**Work request:** Tally every line of the listing below that holds "round", then give the tally alone.

_ _ _ _

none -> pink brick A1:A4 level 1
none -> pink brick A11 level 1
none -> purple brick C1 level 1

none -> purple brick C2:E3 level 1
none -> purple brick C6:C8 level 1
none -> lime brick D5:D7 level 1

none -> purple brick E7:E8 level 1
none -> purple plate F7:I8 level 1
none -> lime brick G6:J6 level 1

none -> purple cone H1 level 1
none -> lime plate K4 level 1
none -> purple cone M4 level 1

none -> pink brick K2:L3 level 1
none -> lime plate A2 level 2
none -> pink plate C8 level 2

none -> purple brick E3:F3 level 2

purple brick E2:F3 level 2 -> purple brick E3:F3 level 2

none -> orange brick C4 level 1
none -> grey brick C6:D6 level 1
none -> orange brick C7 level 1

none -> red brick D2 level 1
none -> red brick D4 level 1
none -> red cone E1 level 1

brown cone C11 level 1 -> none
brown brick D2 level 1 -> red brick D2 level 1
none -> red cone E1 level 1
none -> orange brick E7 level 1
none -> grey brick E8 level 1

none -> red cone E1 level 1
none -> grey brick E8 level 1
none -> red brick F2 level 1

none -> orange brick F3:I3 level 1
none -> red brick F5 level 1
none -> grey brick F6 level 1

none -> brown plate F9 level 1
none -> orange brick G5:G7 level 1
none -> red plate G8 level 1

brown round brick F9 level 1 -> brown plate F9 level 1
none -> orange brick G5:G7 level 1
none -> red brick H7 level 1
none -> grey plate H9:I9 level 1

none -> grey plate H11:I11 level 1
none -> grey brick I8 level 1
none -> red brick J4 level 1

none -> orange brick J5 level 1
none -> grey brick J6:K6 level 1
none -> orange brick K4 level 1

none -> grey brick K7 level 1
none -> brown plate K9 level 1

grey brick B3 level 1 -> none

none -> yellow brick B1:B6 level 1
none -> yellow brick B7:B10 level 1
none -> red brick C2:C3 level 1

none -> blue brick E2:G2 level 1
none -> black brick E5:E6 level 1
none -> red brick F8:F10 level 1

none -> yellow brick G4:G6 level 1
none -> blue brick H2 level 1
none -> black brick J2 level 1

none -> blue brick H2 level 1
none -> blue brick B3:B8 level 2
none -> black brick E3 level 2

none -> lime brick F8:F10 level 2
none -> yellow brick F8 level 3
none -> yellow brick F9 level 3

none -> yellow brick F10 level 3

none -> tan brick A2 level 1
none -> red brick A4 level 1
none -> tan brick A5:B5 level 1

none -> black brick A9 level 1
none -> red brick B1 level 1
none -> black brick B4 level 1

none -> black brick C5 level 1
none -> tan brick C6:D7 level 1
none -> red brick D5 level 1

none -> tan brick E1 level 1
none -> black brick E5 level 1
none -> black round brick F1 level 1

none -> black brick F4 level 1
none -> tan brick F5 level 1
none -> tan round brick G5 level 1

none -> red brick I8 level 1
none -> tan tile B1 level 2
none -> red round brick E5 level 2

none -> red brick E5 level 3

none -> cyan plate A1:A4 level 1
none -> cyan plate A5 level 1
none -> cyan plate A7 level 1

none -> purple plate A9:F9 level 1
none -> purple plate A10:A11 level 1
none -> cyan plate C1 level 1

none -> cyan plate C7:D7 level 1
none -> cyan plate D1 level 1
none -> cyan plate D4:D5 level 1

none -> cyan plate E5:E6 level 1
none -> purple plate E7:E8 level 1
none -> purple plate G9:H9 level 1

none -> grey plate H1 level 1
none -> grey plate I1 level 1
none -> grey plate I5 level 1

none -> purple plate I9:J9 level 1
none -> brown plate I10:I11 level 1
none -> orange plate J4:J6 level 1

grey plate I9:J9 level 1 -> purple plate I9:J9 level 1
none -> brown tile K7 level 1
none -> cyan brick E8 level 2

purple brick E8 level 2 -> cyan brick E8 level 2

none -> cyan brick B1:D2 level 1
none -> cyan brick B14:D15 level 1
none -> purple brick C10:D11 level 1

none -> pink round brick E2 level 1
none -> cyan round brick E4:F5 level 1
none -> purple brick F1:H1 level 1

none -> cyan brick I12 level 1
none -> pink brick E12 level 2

_ _ _ _

**Answer section:** 6